━━━ Material to process ━━━

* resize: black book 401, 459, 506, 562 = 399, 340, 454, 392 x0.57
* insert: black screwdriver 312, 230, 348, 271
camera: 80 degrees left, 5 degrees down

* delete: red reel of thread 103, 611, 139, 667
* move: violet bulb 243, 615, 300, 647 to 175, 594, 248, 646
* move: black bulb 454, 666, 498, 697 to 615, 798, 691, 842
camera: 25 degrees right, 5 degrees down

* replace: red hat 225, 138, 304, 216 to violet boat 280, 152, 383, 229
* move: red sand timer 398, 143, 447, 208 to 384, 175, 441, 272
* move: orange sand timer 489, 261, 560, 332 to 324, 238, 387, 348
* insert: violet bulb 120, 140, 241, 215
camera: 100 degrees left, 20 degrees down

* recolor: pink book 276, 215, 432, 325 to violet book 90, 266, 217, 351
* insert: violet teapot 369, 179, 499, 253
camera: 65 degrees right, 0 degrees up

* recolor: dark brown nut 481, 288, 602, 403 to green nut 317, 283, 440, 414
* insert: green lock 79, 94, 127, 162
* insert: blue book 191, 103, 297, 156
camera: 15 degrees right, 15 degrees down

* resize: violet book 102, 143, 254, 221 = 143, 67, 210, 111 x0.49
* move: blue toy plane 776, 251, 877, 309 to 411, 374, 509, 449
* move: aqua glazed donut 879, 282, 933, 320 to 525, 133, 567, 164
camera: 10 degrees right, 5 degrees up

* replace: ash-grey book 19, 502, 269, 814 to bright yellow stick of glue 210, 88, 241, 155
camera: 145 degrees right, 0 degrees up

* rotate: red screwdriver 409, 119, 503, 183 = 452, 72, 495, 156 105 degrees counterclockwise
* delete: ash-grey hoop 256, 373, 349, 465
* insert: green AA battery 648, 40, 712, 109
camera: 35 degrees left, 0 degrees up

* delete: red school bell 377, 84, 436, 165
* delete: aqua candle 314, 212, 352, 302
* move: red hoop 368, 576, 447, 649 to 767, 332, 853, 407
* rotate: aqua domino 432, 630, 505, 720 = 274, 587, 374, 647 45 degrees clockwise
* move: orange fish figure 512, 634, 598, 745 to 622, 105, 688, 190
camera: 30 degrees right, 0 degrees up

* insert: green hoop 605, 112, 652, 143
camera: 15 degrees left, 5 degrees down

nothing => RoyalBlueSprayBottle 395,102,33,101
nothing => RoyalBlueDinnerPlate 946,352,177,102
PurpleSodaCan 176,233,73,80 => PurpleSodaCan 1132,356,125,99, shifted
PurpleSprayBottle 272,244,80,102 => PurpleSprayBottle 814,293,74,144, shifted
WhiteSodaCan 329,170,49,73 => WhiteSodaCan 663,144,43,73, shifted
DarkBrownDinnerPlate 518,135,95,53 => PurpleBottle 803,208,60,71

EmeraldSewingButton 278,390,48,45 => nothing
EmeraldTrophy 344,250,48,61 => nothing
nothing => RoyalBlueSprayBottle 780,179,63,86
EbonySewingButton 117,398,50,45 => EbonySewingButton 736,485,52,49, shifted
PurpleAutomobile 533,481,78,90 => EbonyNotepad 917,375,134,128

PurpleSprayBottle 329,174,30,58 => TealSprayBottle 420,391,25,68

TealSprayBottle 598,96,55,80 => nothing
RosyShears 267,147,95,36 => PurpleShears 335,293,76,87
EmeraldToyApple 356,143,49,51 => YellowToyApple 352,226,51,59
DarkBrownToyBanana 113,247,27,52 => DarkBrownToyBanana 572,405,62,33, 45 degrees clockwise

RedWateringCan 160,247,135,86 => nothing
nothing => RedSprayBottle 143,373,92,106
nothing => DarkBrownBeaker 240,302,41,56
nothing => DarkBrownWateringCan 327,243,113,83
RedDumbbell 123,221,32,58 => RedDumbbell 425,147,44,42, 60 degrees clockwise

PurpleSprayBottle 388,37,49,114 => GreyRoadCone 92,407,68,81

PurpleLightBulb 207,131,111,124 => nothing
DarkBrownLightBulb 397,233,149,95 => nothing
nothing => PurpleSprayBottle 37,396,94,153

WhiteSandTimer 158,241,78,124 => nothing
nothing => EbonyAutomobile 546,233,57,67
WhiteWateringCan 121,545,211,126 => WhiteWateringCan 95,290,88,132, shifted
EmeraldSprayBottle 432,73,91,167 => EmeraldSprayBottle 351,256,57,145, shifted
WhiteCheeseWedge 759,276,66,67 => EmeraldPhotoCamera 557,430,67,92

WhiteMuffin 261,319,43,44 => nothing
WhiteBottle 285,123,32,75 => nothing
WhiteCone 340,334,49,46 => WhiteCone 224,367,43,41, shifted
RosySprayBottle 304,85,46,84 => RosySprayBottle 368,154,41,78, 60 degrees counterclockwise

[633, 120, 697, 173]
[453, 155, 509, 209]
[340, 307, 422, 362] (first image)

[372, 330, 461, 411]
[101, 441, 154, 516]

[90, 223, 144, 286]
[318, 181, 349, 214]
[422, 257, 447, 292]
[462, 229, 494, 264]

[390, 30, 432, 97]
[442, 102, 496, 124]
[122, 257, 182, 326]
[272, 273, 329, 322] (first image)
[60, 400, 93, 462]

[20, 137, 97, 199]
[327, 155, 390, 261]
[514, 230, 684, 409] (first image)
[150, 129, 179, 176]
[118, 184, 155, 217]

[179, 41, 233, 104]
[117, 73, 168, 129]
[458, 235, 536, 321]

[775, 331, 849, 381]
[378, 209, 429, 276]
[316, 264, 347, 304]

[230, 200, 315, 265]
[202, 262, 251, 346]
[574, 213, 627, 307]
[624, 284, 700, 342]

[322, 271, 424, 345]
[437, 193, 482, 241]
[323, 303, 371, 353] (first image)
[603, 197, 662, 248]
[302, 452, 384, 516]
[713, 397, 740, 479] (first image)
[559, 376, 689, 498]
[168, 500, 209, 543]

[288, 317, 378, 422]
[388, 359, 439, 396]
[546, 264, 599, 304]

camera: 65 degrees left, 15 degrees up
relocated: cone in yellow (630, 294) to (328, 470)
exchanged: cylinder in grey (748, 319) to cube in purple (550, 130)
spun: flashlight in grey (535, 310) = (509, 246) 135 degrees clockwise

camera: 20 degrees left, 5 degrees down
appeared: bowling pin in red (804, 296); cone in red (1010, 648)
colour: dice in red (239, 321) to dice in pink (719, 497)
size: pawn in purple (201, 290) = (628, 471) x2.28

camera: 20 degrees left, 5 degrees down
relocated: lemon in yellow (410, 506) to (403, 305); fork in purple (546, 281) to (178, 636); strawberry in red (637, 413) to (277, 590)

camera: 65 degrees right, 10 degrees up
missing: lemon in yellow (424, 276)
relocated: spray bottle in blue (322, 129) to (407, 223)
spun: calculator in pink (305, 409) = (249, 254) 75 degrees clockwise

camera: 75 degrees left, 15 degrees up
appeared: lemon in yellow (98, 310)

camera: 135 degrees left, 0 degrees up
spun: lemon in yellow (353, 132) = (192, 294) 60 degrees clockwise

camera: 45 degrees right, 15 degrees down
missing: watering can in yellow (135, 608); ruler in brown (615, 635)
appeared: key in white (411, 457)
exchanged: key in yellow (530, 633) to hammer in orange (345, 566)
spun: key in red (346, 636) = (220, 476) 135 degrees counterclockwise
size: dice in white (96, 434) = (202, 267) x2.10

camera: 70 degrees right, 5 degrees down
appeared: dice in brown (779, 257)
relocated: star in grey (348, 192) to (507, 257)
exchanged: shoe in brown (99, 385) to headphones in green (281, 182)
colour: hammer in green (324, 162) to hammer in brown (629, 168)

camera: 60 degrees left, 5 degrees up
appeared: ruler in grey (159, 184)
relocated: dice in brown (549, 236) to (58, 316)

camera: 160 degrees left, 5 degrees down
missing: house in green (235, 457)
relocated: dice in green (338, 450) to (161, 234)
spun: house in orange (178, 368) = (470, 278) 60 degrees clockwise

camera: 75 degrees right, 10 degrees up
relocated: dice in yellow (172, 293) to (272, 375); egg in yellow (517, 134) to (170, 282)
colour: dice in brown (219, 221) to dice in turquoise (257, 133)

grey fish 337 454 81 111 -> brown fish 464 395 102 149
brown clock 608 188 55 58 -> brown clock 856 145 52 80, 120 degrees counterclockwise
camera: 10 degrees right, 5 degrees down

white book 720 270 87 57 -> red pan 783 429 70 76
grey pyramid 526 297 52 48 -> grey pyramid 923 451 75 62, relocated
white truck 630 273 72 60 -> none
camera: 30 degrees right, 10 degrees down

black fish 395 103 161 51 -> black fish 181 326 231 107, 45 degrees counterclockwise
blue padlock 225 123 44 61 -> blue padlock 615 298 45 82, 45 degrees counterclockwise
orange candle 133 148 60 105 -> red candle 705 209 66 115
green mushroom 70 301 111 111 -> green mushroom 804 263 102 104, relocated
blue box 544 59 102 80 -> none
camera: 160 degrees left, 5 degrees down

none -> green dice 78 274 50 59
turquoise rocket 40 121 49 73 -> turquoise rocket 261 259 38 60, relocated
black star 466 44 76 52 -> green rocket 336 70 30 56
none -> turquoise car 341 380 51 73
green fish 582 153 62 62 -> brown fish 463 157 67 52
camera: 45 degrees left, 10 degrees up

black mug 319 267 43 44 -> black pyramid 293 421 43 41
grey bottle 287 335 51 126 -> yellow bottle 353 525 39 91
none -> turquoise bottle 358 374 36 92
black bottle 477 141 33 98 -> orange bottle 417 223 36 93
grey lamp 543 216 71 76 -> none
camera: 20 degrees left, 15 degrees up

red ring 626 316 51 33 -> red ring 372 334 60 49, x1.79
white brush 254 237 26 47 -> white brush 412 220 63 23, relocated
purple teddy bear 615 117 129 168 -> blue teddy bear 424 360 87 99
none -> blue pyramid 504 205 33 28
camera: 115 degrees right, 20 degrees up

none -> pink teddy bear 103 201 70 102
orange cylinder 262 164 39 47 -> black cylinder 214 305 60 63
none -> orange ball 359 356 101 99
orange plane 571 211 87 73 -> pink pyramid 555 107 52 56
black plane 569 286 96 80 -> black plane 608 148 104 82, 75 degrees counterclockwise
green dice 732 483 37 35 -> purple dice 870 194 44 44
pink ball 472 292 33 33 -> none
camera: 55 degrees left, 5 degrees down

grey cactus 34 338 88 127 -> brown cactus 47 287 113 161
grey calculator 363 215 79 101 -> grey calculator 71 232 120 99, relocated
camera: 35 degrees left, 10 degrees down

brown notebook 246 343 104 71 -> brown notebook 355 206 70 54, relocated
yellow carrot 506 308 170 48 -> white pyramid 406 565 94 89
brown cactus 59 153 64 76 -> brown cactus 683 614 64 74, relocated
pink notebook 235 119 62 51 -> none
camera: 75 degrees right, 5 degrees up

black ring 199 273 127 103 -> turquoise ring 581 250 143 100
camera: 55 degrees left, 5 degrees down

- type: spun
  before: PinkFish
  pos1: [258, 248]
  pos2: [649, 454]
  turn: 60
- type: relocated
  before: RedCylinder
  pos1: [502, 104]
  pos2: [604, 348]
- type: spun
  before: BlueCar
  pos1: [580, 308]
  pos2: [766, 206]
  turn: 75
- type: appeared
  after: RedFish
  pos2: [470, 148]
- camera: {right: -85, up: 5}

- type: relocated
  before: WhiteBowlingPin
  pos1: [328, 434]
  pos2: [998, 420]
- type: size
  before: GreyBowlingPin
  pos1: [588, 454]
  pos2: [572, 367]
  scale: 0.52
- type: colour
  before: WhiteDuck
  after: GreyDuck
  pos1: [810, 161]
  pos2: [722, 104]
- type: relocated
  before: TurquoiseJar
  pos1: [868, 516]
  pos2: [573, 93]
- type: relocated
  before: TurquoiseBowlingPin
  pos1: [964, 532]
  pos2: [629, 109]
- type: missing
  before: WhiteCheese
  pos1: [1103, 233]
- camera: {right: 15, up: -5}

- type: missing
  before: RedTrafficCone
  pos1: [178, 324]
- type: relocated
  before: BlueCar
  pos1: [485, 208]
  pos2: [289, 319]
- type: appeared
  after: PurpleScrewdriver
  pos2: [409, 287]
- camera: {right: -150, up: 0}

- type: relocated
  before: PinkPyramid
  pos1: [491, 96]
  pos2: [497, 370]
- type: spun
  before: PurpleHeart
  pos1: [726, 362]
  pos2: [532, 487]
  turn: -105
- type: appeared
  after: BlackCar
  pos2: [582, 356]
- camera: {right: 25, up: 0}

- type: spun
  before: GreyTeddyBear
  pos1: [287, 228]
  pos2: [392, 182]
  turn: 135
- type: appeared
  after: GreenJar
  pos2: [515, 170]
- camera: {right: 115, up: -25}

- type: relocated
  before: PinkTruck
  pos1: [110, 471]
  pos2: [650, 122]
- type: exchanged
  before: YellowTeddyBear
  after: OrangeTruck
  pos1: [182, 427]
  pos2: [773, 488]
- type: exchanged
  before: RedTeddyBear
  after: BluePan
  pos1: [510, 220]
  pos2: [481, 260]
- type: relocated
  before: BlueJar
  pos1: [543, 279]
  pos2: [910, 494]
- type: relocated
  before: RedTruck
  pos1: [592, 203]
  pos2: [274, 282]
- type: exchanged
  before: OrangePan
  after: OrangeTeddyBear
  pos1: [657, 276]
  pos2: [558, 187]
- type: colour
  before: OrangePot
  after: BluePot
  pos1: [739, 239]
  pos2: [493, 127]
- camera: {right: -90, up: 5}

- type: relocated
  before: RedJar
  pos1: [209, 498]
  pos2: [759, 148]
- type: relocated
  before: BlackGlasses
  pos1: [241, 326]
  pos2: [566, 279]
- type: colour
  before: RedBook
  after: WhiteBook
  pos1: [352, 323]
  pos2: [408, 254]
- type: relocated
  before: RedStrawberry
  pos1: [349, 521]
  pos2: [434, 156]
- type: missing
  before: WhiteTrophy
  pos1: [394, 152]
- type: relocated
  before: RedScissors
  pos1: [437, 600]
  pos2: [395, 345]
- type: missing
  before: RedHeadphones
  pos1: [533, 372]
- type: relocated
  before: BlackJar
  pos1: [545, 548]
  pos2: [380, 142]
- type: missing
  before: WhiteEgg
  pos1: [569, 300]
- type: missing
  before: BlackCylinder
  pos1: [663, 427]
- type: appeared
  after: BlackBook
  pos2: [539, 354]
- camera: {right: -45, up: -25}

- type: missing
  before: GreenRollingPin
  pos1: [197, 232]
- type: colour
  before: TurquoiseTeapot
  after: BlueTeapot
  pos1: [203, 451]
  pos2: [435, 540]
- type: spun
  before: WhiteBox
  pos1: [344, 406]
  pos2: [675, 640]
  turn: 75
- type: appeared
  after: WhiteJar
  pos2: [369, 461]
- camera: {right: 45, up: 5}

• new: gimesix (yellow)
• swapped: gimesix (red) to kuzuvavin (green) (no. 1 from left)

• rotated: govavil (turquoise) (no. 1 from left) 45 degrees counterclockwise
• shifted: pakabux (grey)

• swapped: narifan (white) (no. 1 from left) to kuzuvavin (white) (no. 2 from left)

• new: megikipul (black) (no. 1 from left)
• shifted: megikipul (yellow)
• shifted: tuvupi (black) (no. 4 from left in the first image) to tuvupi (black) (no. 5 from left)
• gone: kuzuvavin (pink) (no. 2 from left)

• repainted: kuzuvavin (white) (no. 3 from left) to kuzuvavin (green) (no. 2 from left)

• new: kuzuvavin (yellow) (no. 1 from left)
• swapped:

━━━

- [Work task] Using the entries above, give again exactly the lines from the line holding "pos1: [502, 104]" through the line holding "pos2: [470, 148]". Include both end lines and nothing else.

- [Answer for this exercise]
  pos1: [502, 104]
  pos2: [604, 348]
- type: spun
  before: BlueCar
  pos1: [580, 308]
  pos2: [766, 206]
  turn: 75
- type: appeared
  after: RedFish
  pos2: [470, 148]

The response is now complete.